> [Try it]: When writing out the entries below, keep only the lines from the line with "DRIVER3 pin IN1: A12 -> A10" to the line with "JOY: HW-504 -> KY-023", both included, exactly as they are, and leave the pictures aside.

==== Provided records ====

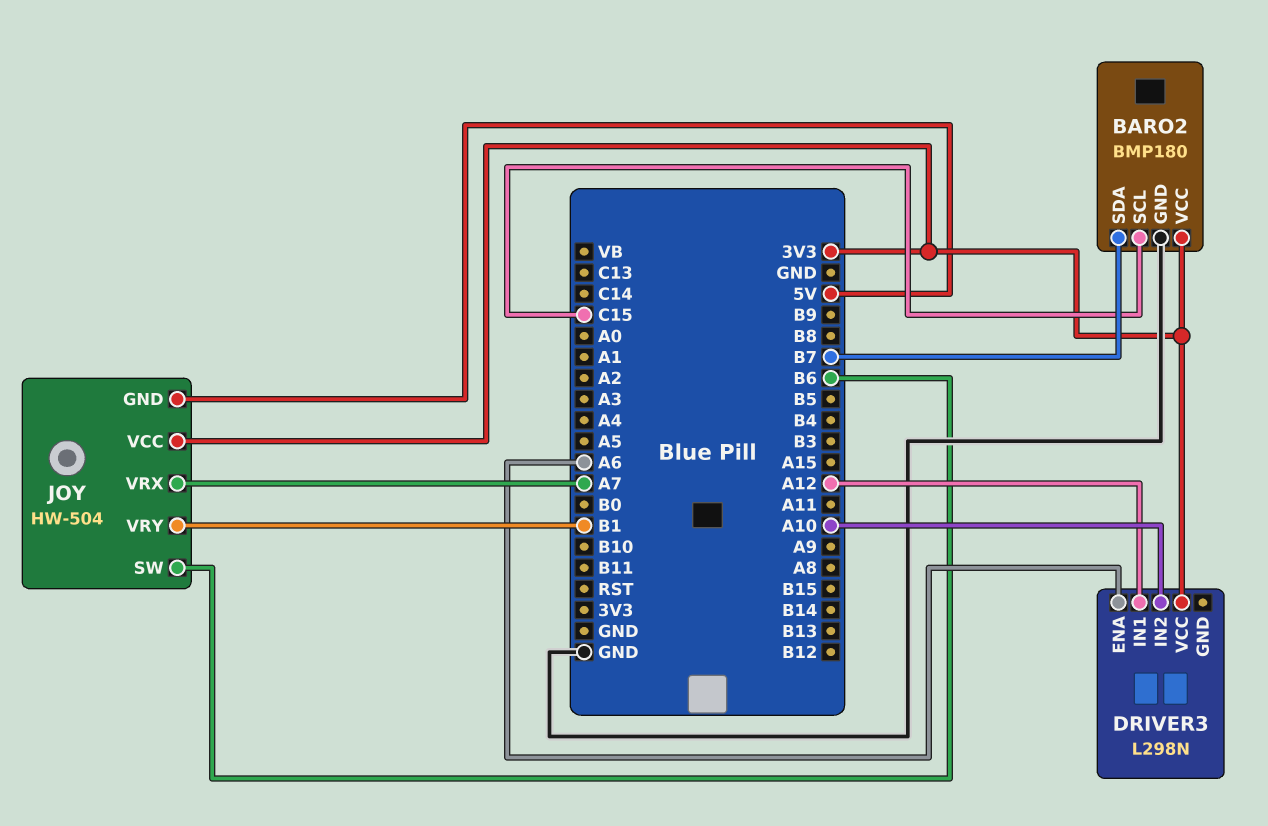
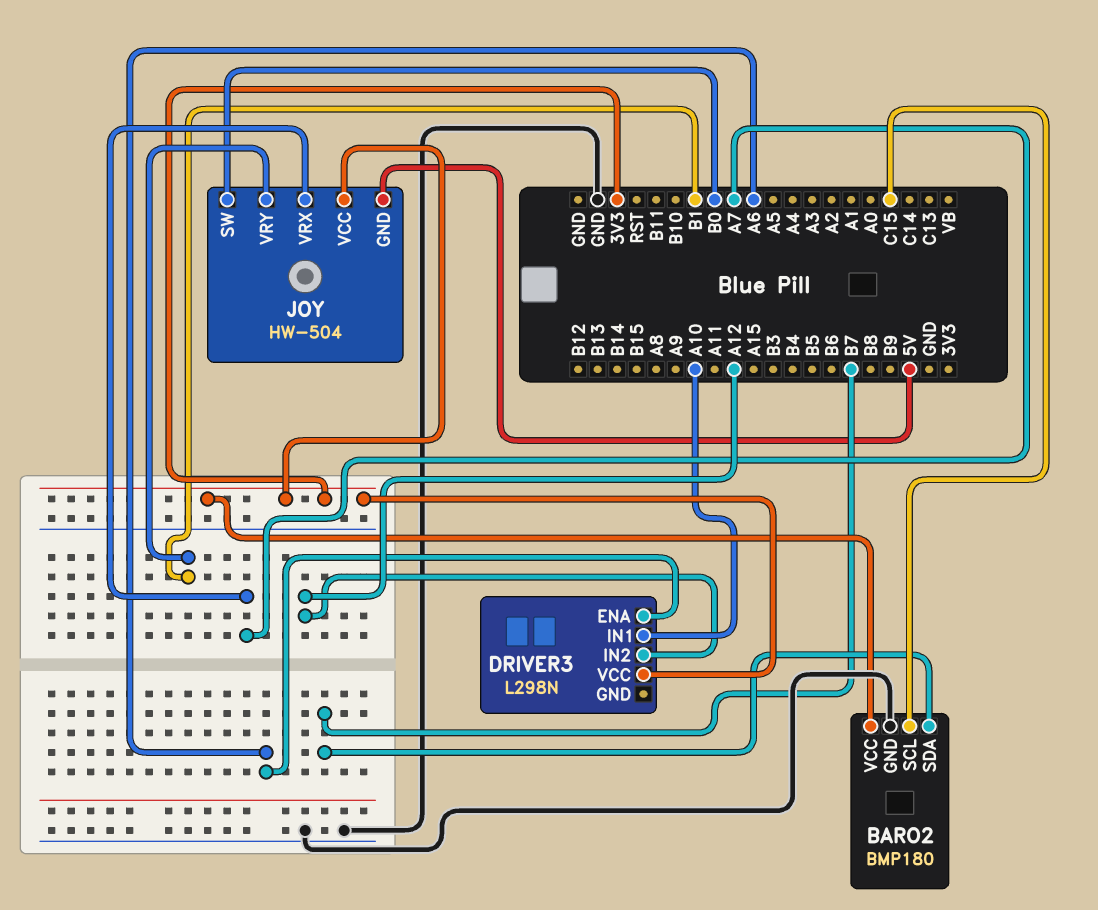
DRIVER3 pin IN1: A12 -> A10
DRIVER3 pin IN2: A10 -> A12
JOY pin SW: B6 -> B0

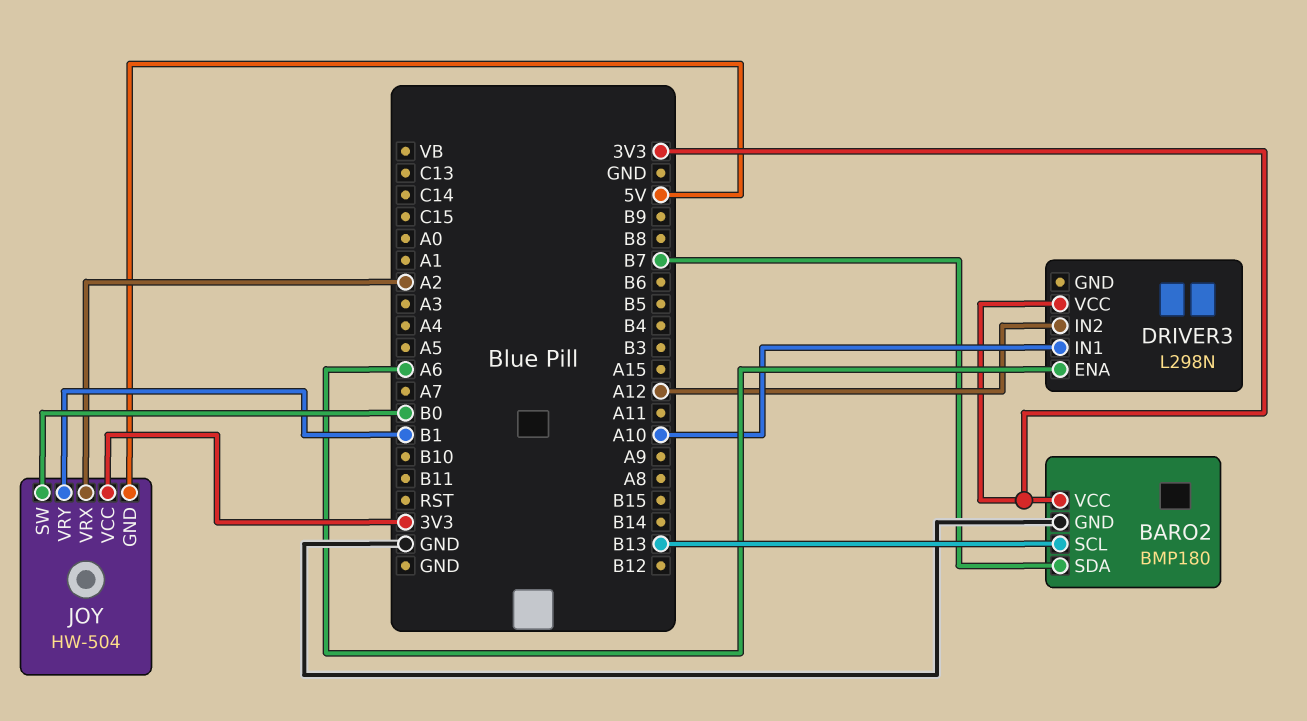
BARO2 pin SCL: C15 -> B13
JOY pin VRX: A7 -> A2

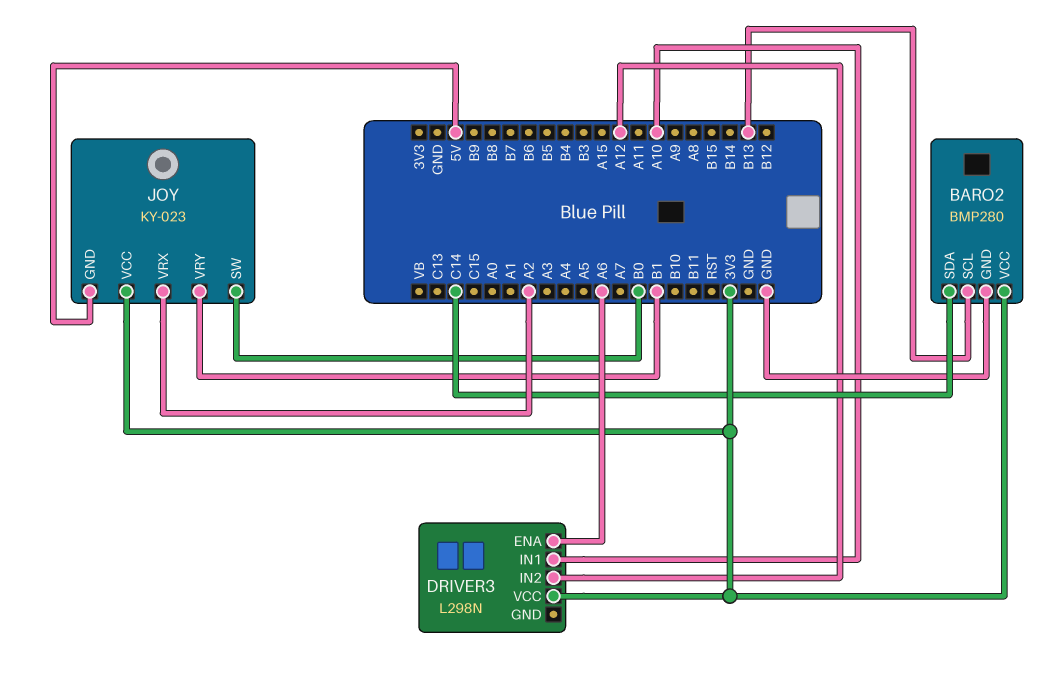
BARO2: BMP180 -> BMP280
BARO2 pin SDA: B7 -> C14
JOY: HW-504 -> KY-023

====
==== Provided records ====

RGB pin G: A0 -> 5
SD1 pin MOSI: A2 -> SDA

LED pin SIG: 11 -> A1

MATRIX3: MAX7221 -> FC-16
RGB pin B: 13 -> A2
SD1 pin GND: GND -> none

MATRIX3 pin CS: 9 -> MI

====

> [Reply to the task]:
DRIVER3 pin IN1: A12 -> A10
DRIVER3 pin IN2: A10 -> A12
JOY pin SW: B6 -> B0

BARO2 pin SCL: C15 -> B13
JOY pin VRX: A7 -> A2

BARO2: BMP180 -> BMP280
BARO2 pin SDA: B7 -> C14
JOY: HW-504 -> KY-023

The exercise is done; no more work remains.